─── INPUT
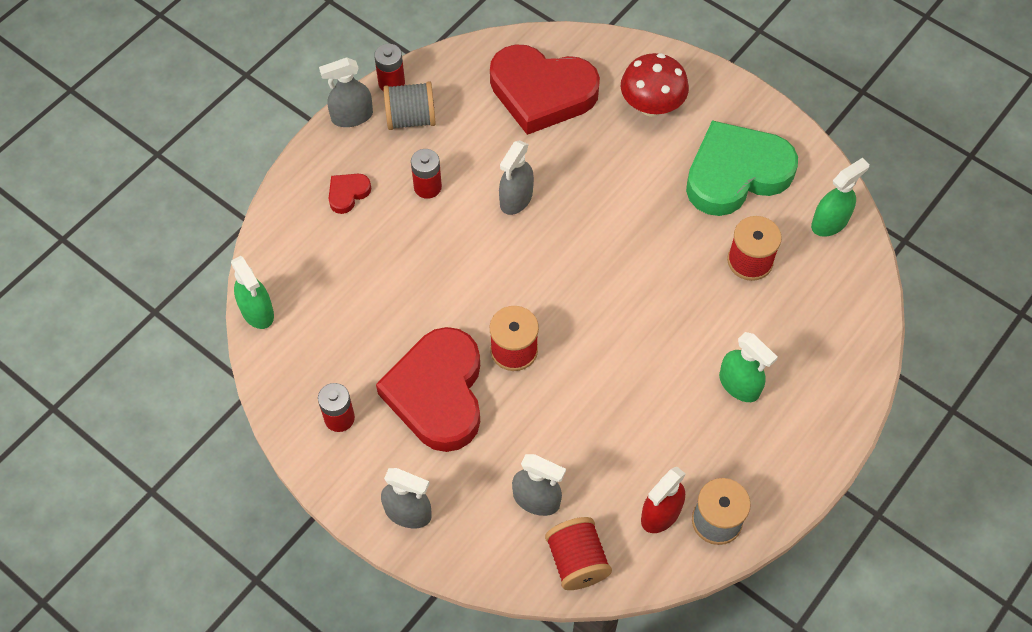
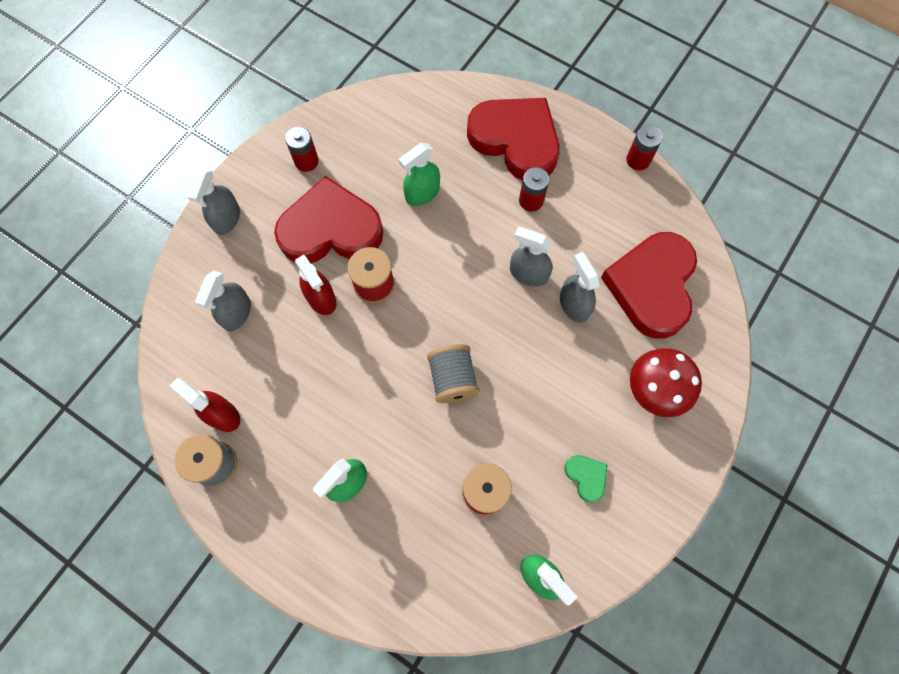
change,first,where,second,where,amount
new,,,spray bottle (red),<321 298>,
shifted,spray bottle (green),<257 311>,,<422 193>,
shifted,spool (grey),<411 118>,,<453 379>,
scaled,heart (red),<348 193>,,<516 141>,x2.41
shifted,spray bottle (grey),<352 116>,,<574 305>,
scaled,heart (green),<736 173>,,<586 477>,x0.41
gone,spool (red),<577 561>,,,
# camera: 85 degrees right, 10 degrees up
──────
TRY IT:
Counting the lines of the material that hold the string "bottle", state the total and nothing besides.

ANSWER FOR THE TASK:
3